(Object state change records)
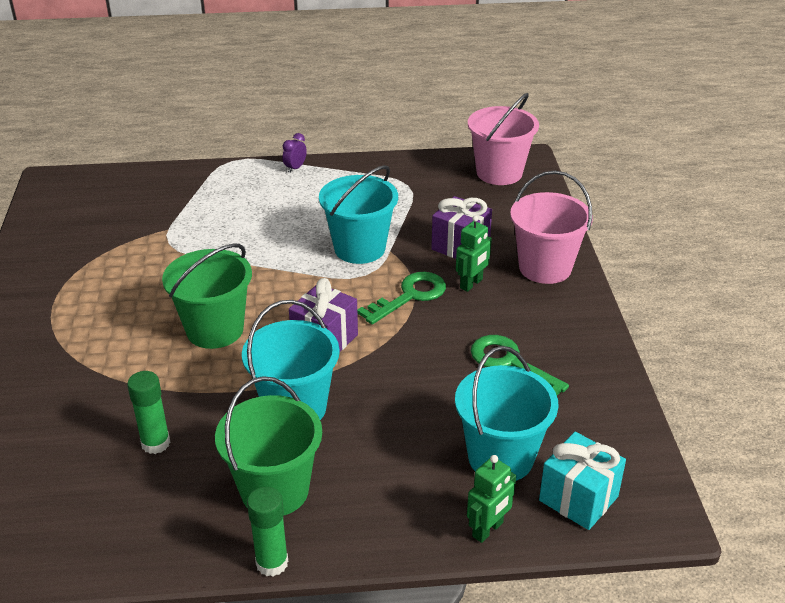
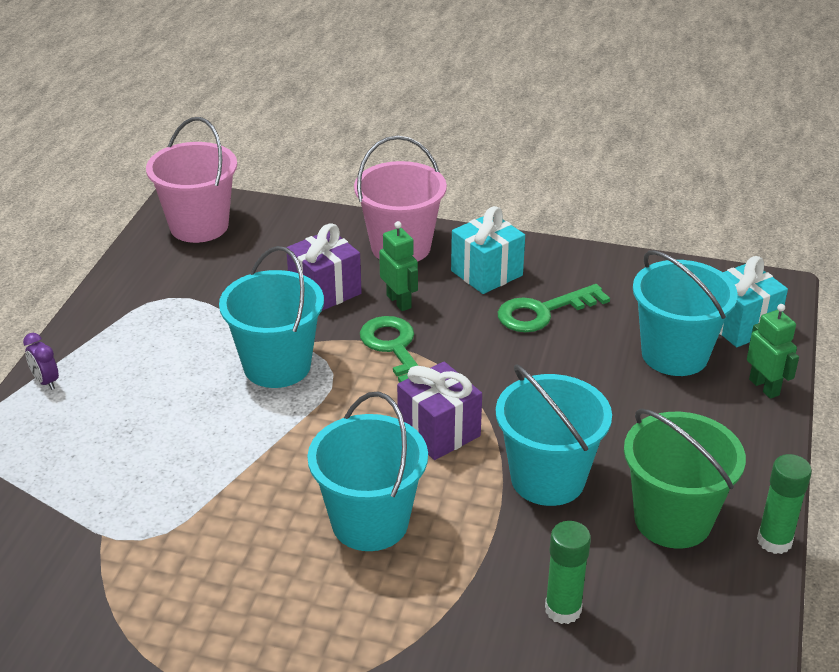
camera: 70 degrees left, 0 degrees up
green bucket [162,243,252,349] -> turquoise bucket [307,392,428,551]
none -> turquoise gift [451,206,525,294]

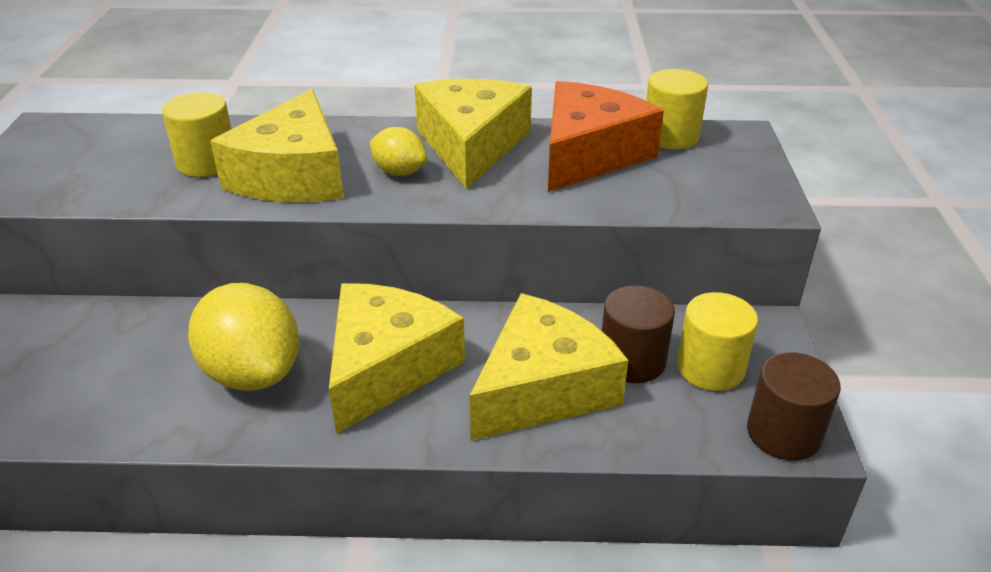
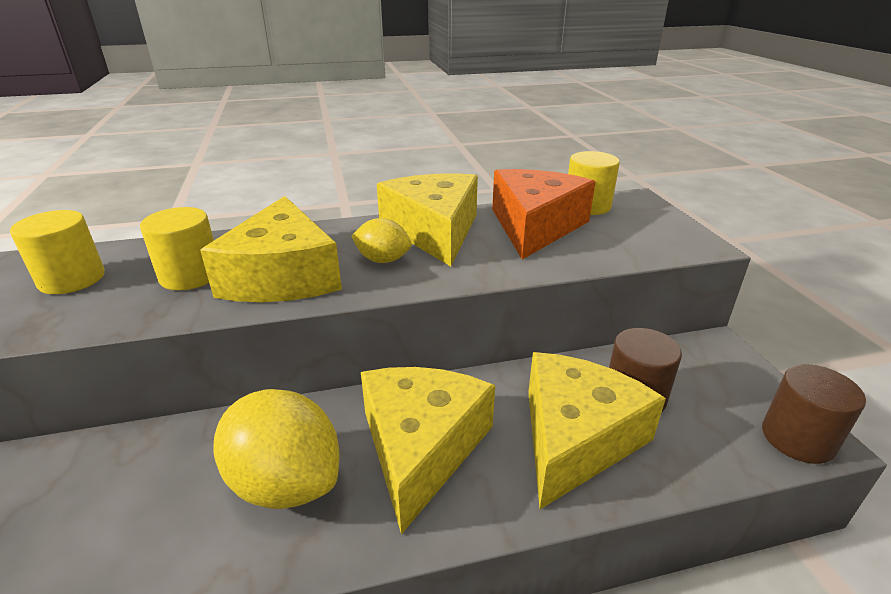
camera: 15 degrees left, 5 degrees down
yellow cylinder [677,292,758,391] -> yellow cylinder moved to [10,210,105,294]

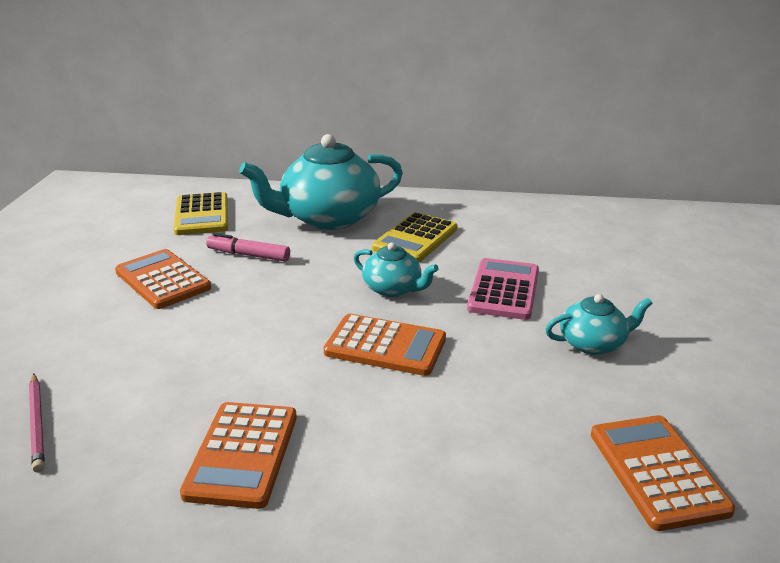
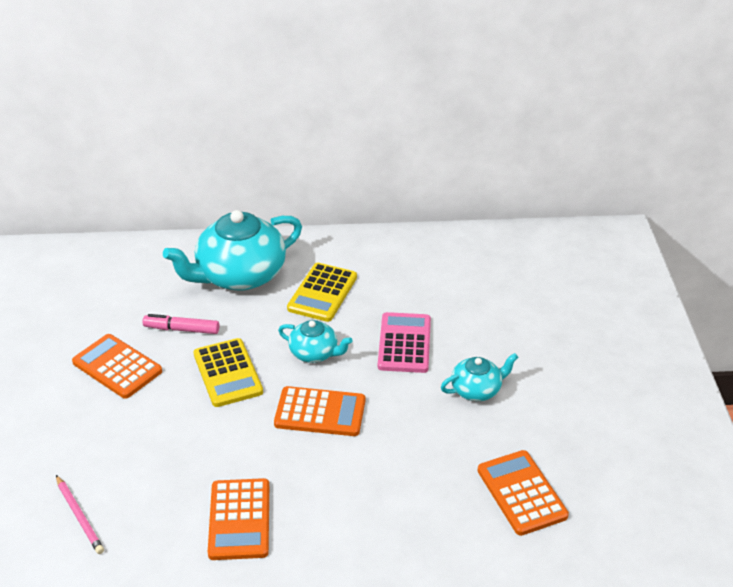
camera: 10 degrees left, 10 degrees up
yellow calculator [173,192,228,235] -> yellow calculator moved to [193,338,263,407]

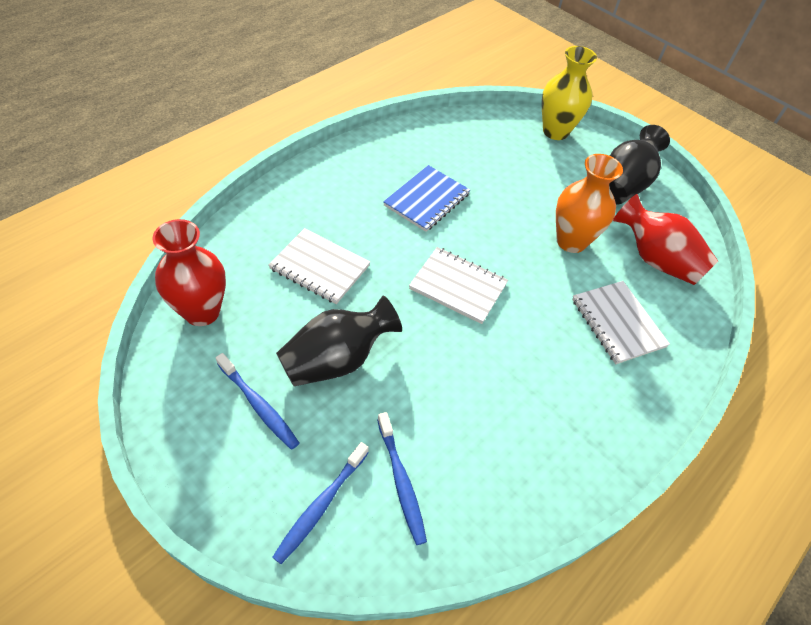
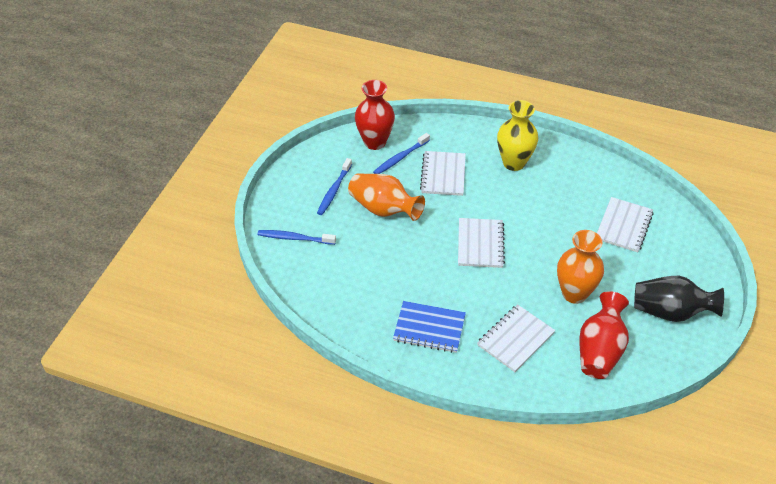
camera: 70 degrees right, 5 degrees down
black vase [276,296,402,386] -> orange vase [348,174,425,221]
blue toothbrush [377,412,427,545] -> blue toothbrush moved to [373,133,430,174]
blue notebook [383,165,470,232] -> blue notebook moved to [393,301,466,353]
yellow vase [542,46,597,140] -> yellow vase moved to [497,100,538,171]
none -> white notebook [597,197,654,252]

Problem – Pictures must be left out when the records are transcribed exactly.

Solution for this problem –
camera: 70 degrees left, 0 degrees up
green bucket [162,243,252,349] -> turquoise bucket [307,392,428,551]
none -> turquoise gift [451,206,525,294]

camera: 15 degrees left, 5 degrees down
yellow cylinder [677,292,758,391] -> yellow cylinder moved to [10,210,105,294]

camera: 10 degrees left, 10 degrees up
yellow calculator [173,192,228,235] -> yellow calculator moved to [193,338,263,407]

camera: 70 degrees right, 5 degrees down
black vase [276,296,402,386] -> orange vase [348,174,425,221]
blue toothbrush [377,412,427,545] -> blue toothbrush moved to [373,133,430,174]
blue notebook [383,165,470,232] -> blue notebook moved to [393,301,466,353]
yellow vase [542,46,597,140] -> yellow vase moved to [497,100,538,171]
none -> white notebook [597,197,654,252]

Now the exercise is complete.